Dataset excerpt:
____
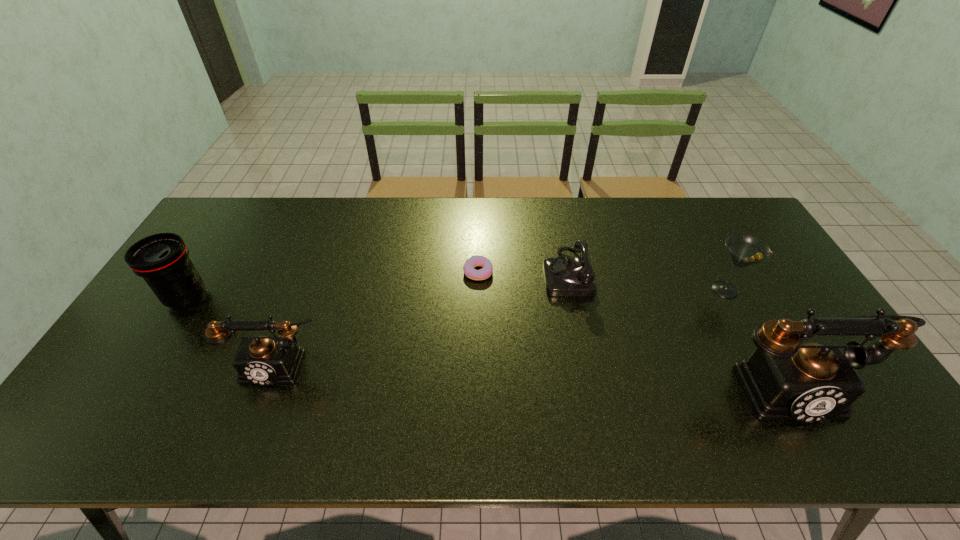
Point out which object is positioned as the nearest to the martini. Please provide its 2D coordinates. Your answer should be formatted as a tuple, i.e. [(x, y)], where the tuple contains the x and y coordinates of a point satisfying the conditions above.

[(784, 379)]

Where is `object identified as the fourth closest to the second shortest telephone`? Image resolution: width=960 pixels, height=540 pixels. object identified as the fourth closest to the second shortest telephone is located at coordinates (784, 379).

The width and height of the screenshot is (960, 540). I want to click on the third closest telephone to the martini, so click(262, 360).

You are a GUI agent. You are given a task and a screenshot of the screen. Output one action in this format:
    pyautogui.click(x=<x>, y=<y>)
    Task: Click on the second closest telephone to the martini
    The height and width of the screenshot is (540, 960).
    Given the screenshot: What is the action you would take?
    pyautogui.click(x=564, y=276)

Identify the location of free space that satisfies the following two spatial constraints: 1. on the dial of the fifth tallest object; 2. on the front of the second tallest telephone at the rotary dial. point(585,363).

The image size is (960, 540). I want to click on free point that satisfies the following two spatial constraints: 1. on the dial of the second telephone from right to left; 2. on the left side of the martini, so click(570, 290).

Where is `vacant space that satisfies the following two spatial constraints: 1. on the dial of the third object from right to left; 2. on the front of the second shortest telephone at the rotary dial`? vacant space that satisfies the following two spatial constraints: 1. on the dial of the third object from right to left; 2. on the front of the second shortest telephone at the rotary dial is located at coordinates (585, 363).

Locate an element on the screen. free space that satisfies the following two spatial constraints: 1. on the dial of the farthest telephone; 2. on the front of the second object from left to right at the rotary dial is located at coordinates (585, 363).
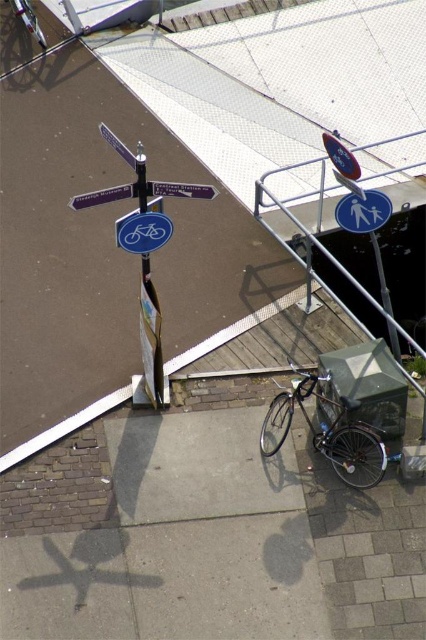
Question: Based on their relative distances, which object is farther from the matte purple signpost at upper left?

Choices:
 (A) white plastic signpost at center
 (B) blue plastic street sign at upper left
 (C) shiny metallic bicycle at center
 (D) metallic silver pole at center

Answer: (C)

Question: Among these points, which one is nearest to the camera?

Choices:
 (A) (371, 449)
 (B) (210, 192)
 (C) (132, 240)

Answer: (B)

Question: Is shiny metallic bicycle at center above blue plastic street sign at upper left?

Choices:
 (A) yes
 (B) no

Answer: (B)

Question: Among these objects, which one is nearest to the camera?

Choices:
 (A) white plastic signpost at center
 (B) metallic silver pole at center
 (C) matte purple signpost at upper left

Answer: (C)

Question: Does matte purple signpost at upper left appear on the left side of blue plastic street sign at upper left?

Choices:
 (A) no
 (B) yes

Answer: (B)

Question: Is matte purple signpost at upper left bigger than blue plastic street sign at upper left?

Choices:
 (A) yes
 (B) no

Answer: (B)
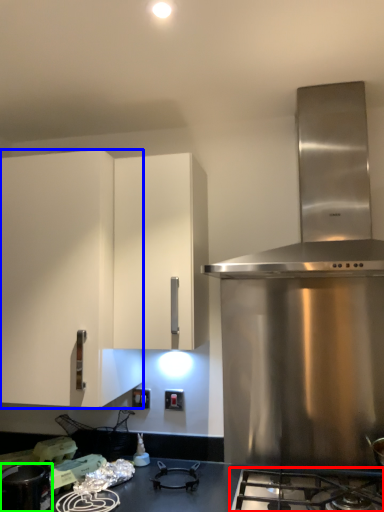
Question: Which object is the farthest from gas stove (highlighted by a red box)? Choose among these: cabinetry (highlighted by a blue box) or kitchen appliance (highlighted by a green box).

Choices:
 (A) cabinetry
 (B) kitchen appliance

Answer: (A)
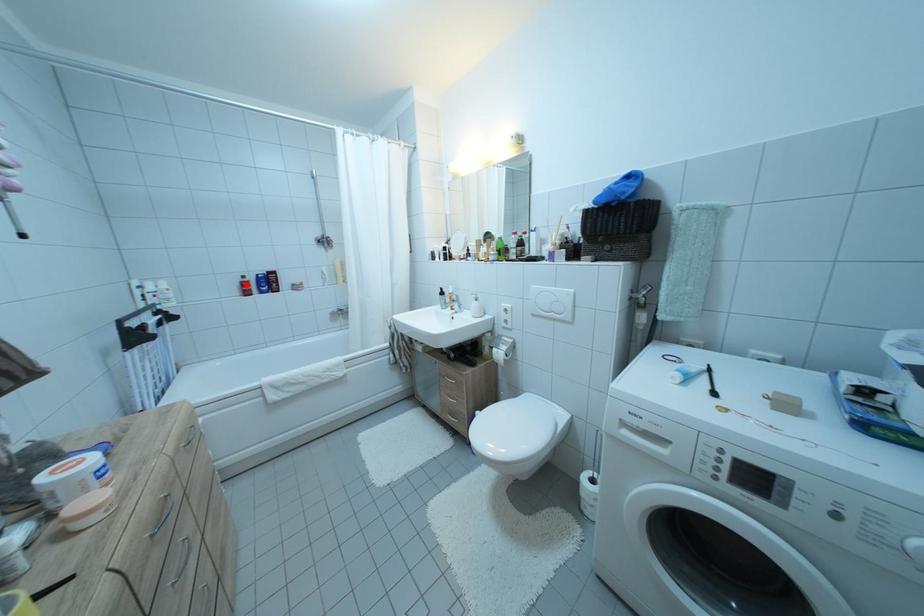
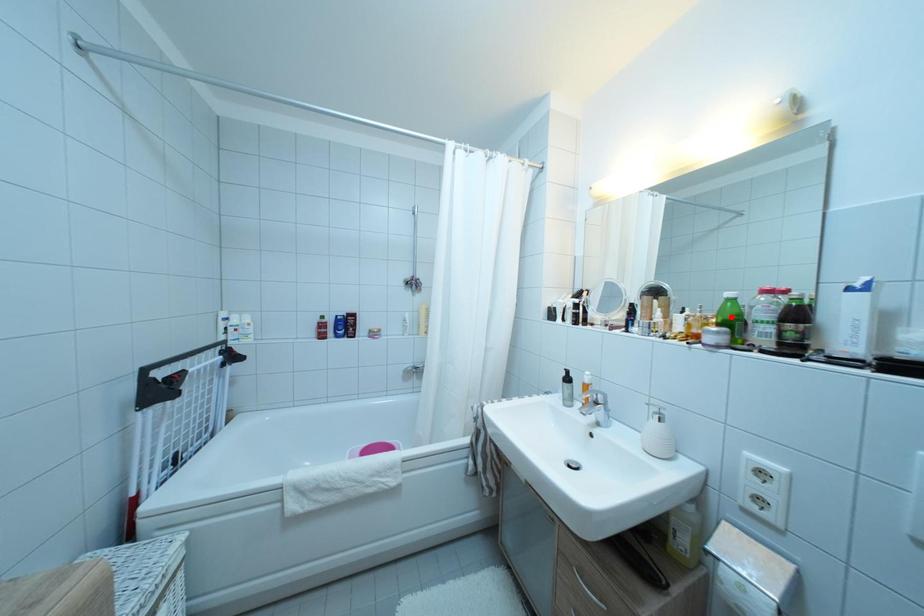
I am providing you with two images of the same scene from different viewpoints. A red point is marked on the first image and another point is marked on the second image. Is the marked point in image1 the same physical position as the marked point in image2?

No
____
**TASK**
Convert the material above into a JSON list of strings, with one string for each line and no blank lines. Omit the pictures.

**WRITTEN RESPONSE**
[
  "Point out which object is positioned as the nearest to the martini. Please provide its 2D coordinates. Your answer should be formatted as a tuple, i.e. [(x, y)], where the tuple contains the x and y coordinates of a point satisfying the conditions above.",
  "[(784, 379)]",
  "Where is `object identified as the fourth closest to the second shortest telephone`? Image resolution: width=960 pixels, height=540 pixels. object identified as the fourth closest to the second shortest telephone is located at coordinates (784, 379).",
  "The width and height of the screenshot is (960, 540). I want to click on the third closest telephone to the martini, so click(262, 360).",
  "You are a GUI agent. You are given a task and a screenshot of the screen. Output one action in this format:",
  "    pyautogui.click(x=<x>, y=<y>)",
  "    Task: Click on the second closest telephone to the martini",
  "    The height and width of the screenshot is (540, 960).",
  "    Given the screenshot: What is the action you would take?",
  "    pyautogui.click(x=564, y=276)",
  "Identify the location of free space that satisfies the following two spatial constraints: 1. on the dial of the fifth tallest object; 2. on the front of the second tallest telephone at the rotary dial. point(585,363).",
  "The image size is (960, 540). I want to click on free point that satisfies the following two spatial constraints: 1. on the dial of the second telephone from right to left; 2. on the left side of the martini, so click(570, 290).",
  "Where is `vacant space that satisfies the following two spatial constraints: 1. on the dial of the third object from right to left; 2. on the front of the second shortest telephone at the rotary dial`? vacant space that satisfies the following two spatial constraints: 1. on the dial of the third object from right to left; 2. on the front of the second shortest telephone at the rotary dial is located at coordinates (585, 363).",
  "Locate an element on the screen. free space that satisfies the following two spatial constraints: 1. on the dial of the farthest telephone; 2. on the front of the second object from left to right at the rotary dial is located at coordinates (585, 363).",
  "Question: Based on their relative distances, which object is farther from the matte purple signpost at upper left?",
  "Choices:",
  " (A) white plastic signpost at center",
  " (B) blue plastic street sign at upper left",
  " (C) shiny metallic bicycle at center",
  " (D) metallic silver pole at center",
  "Answer: (C)",
  "Question: Among these points, which one is nearest to the camera?",
  "Choices:",
  " (A) (371, 449)",
  " (B) (210, 192)",
  " (C) (132, 240)",
  "Answer: (B)",
  "Question: Is shiny metallic bicycle at center above blue plastic street sign at upper left?",
  "Choices:",
  " (A) yes",
  " (B) no",
  "Answer: (B)",
  "Question: Among these objects, which one is nearest to the camera?",
  "Choices:",
  " (A) white plastic signpost at center",
  " (B) metallic silver pole at center",
  " (C) matte purple signpost at upper left",
  "Answer: (C)",
  "Question: Does matte purple signpost at upper left appear on the left side of blue plastic street sign at upper left?",
  "Choices:",
  " (A) no",
  " (B) yes",
  "Answer: (B)",
  "Question: Is matte purple signpost at upper left bigger than blue plastic street sign at upper left?",
  "Choices:",
  " (A) yes",
  " (B) no",
  "Answer: (B)",
  "Question: Which object is the farthest from gas stove (highlighted by a red box)? Choose among these: cabinetry (highlighted by a blue box) or kitchen appliance (highlighted by a green box).",
  "Choices:",
  " (A) cabinetry",
  " (B) kitchen appliance",
  "Answer: (A)",
  "I am providing you with two images of the same scene from different viewpoints. A red point is marked on the first image and another point is marked on the second image. Is the marked point in image1 the same physical position as the marked point in image2?",
  "No"
]